» **Your instructions**: Once you reach the line with "(582, 279) = (721, 205): brown" in the material below, copy each line exactly up to and including the line with "(206, 411) = (185, 179): purple", and skip the pictures.

» **Data extract**:
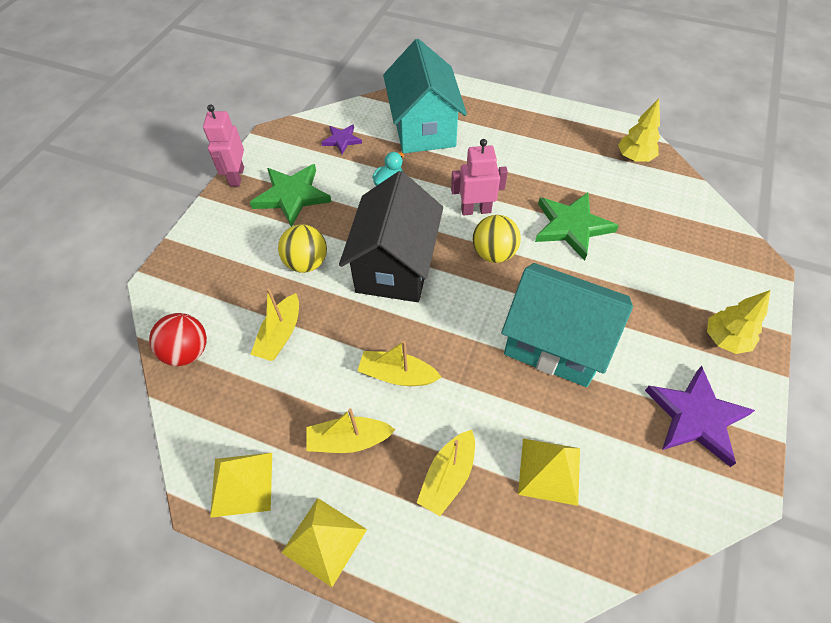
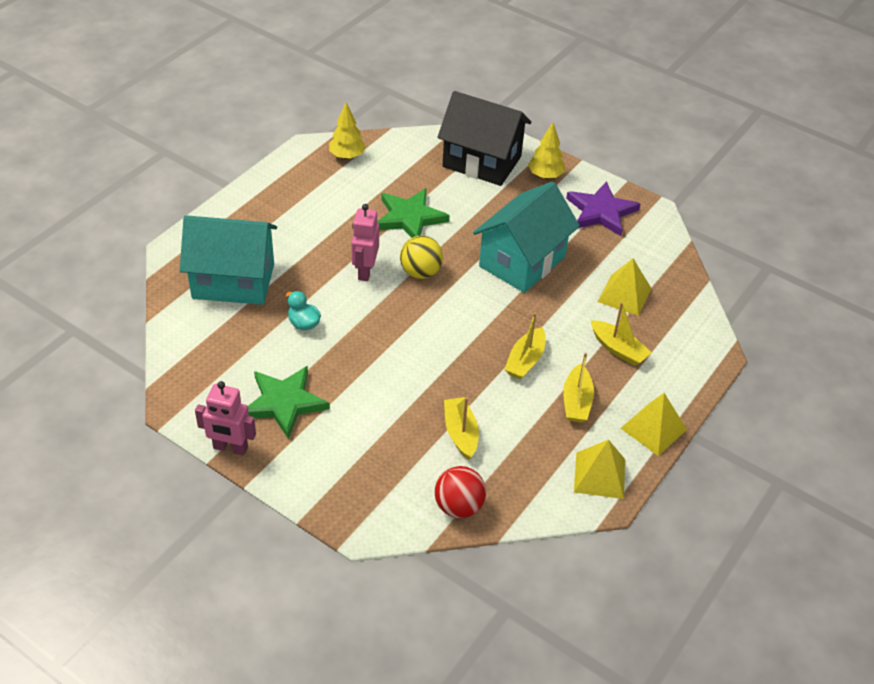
camera: 80 degrees left, 10 degrees down
(280, 334) = (460, 433): yellow boat -> yellow boat turned 135 degrees counterclockwise
(306, 263) = (382, 403): yellow ball -> none
(342, 140) = (216, 349): purple star -> none
(395, 266) = (410, 340): black house -> black house (482, 162)

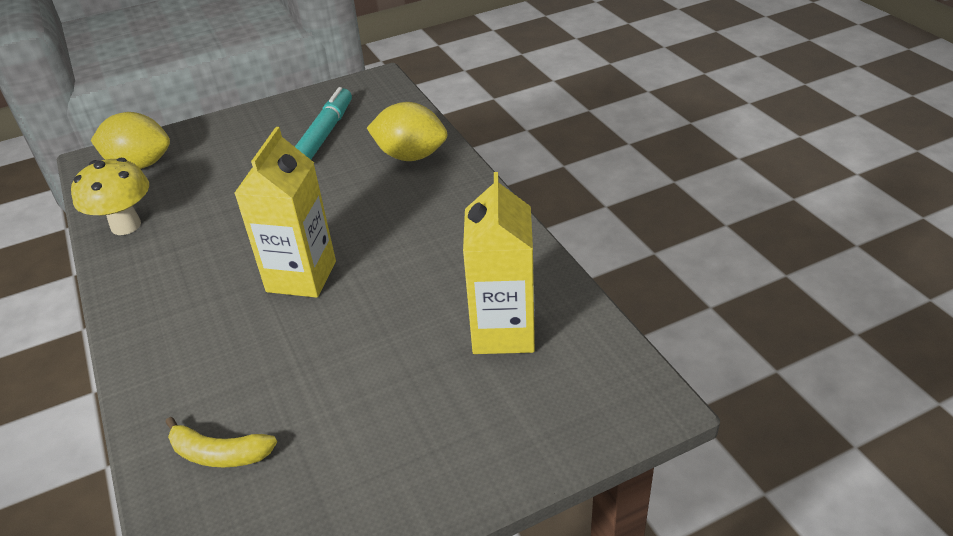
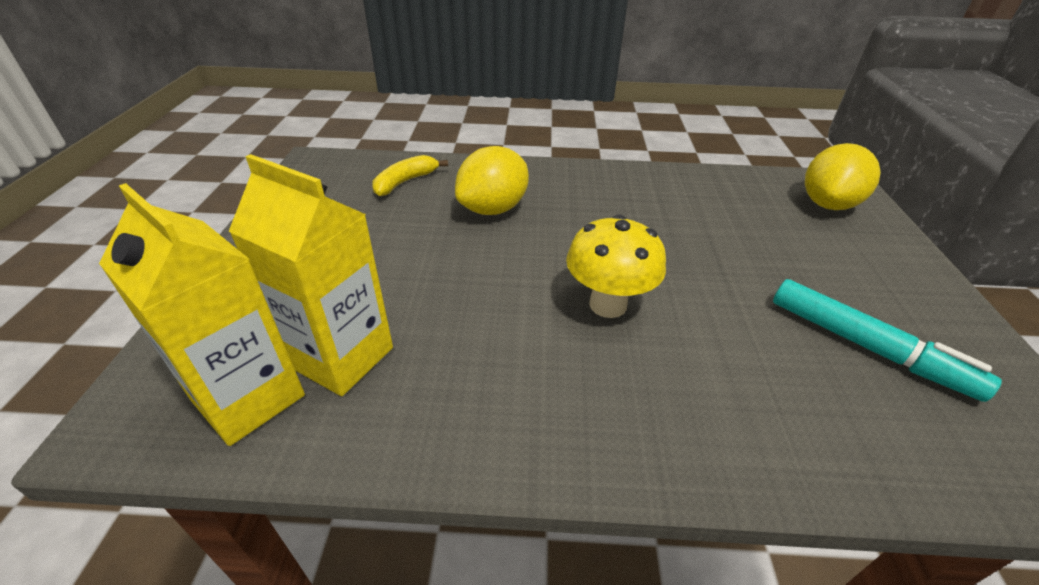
camera: 115 degrees right, 0 degrees up
(126, 226) = (714, 184): yellow mushroom -> yellow mushroom (608, 305)
(301, 276) = (560, 254): yellow carton -> yellow carton (249, 398)
(410, 156) = (770, 420): yellow lemon -> yellow lemon (493, 209)

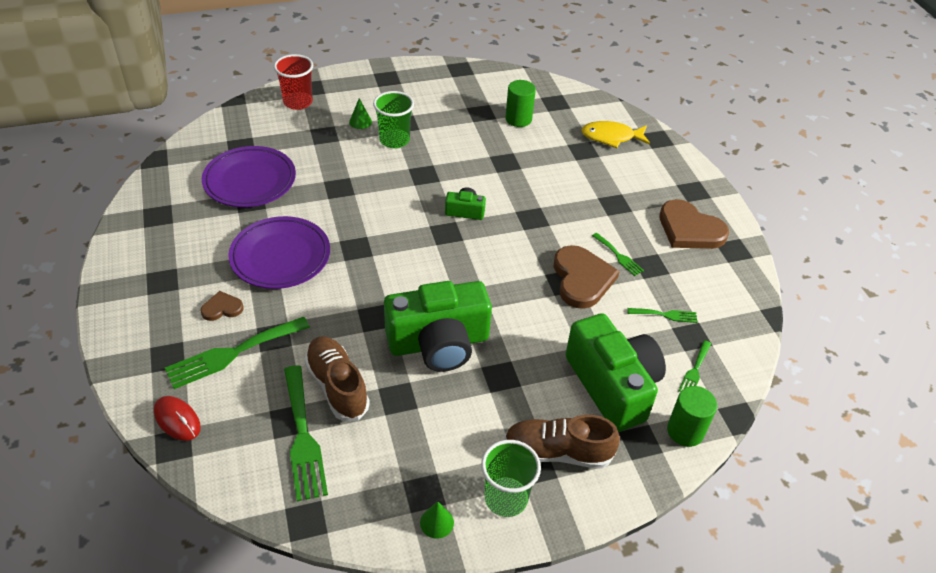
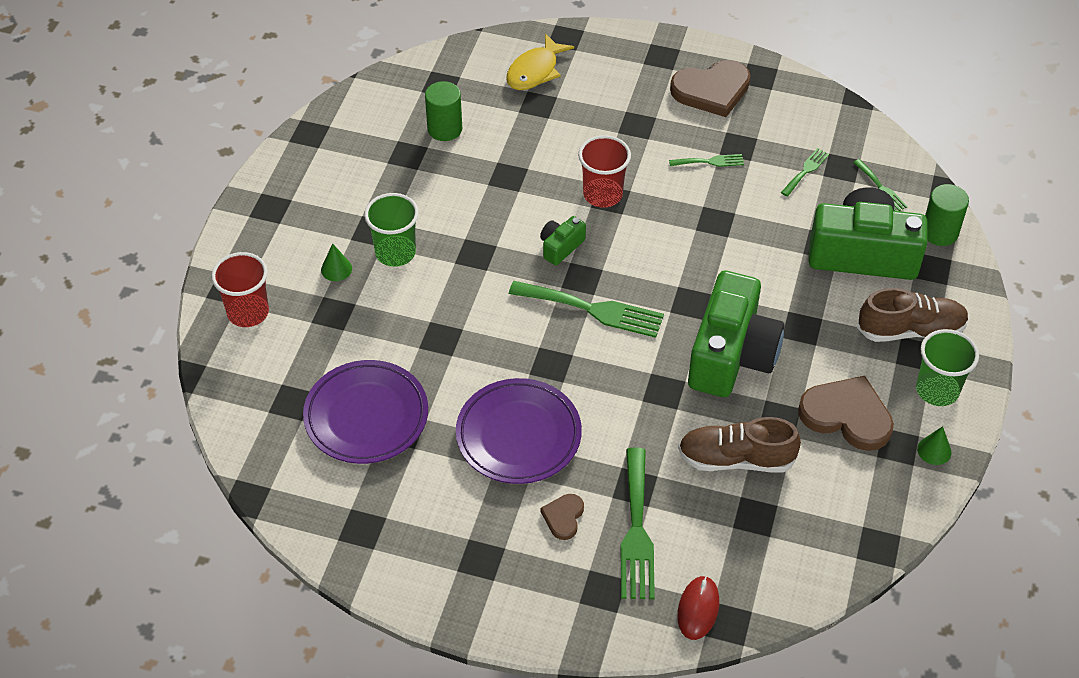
camera: 55 degrees left, 5 degrees up
(177, 420) = (698, 609): red mouse -> red mouse turned 60 degrees counterclockwise
(303, 437) = (782, 512): green fork -> green fork (593, 309)
(532, 213) = (602, 194): none -> red cup
(557, 452) = (910, 330): brown shoe -> brown shoe turned 135 degrees counterclockwise
(582, 279) = (721, 205): brown heart -> brown heart (847, 415)

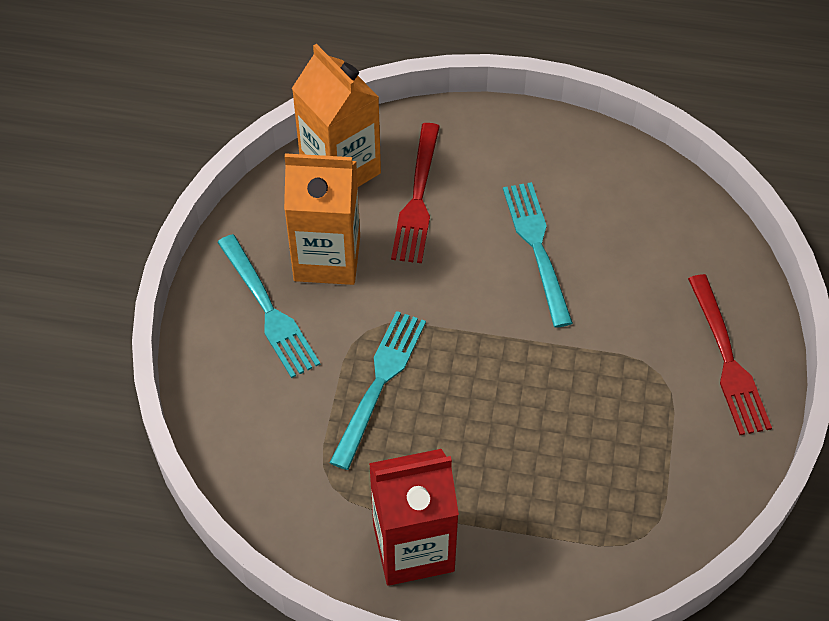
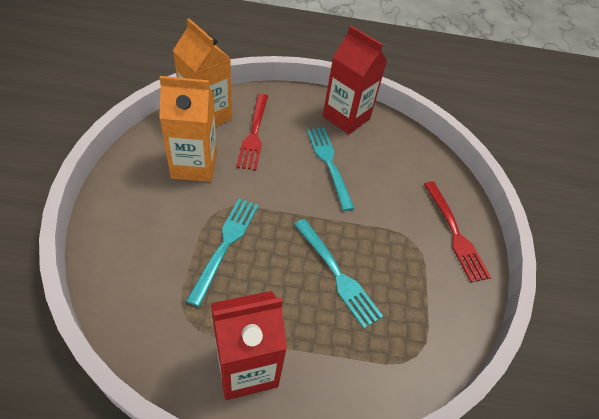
camera: 10 degrees left, 5 degrees down
(268, 310) = (151, 195): turquoise fork -> turquoise fork (337, 274)
(570, 161) = (346, 117): none -> red carton

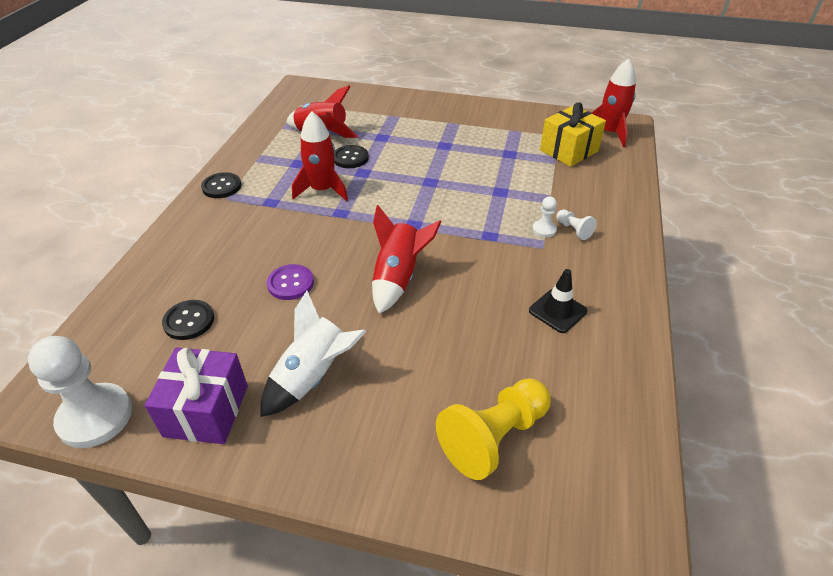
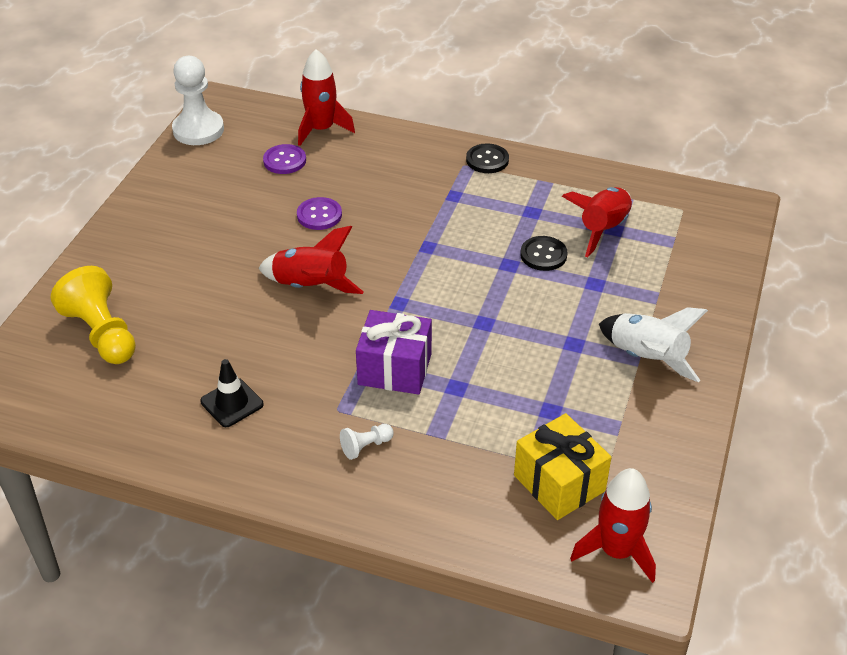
camera: 95 degrees right, 0 degrees up
(189, 321) = (284, 161): black button -> purple button
(206, 411) = (185, 179): purple gift -> purple gift (395, 369)
(313, 377) = (200, 232): white rocket -> white rocket (646, 358)
(322, 190) = (474, 232): red rocket -> red rocket (321, 129)
(544, 229) = (371, 417): white pawn -> none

» **Solution below**:
(582, 279) = (721, 205): brown heart -> brown heart (847, 415)

camera: 10 degrees left, 5 degrees down
(268, 310) = (151, 195): turquoise fork -> turquoise fork (337, 274)
(570, 161) = (346, 117): none -> red carton

camera: 95 degrees right, 0 degrees up
(189, 321) = (284, 161): black button -> purple button
(206, 411) = (185, 179): purple gift -> purple gift (395, 369)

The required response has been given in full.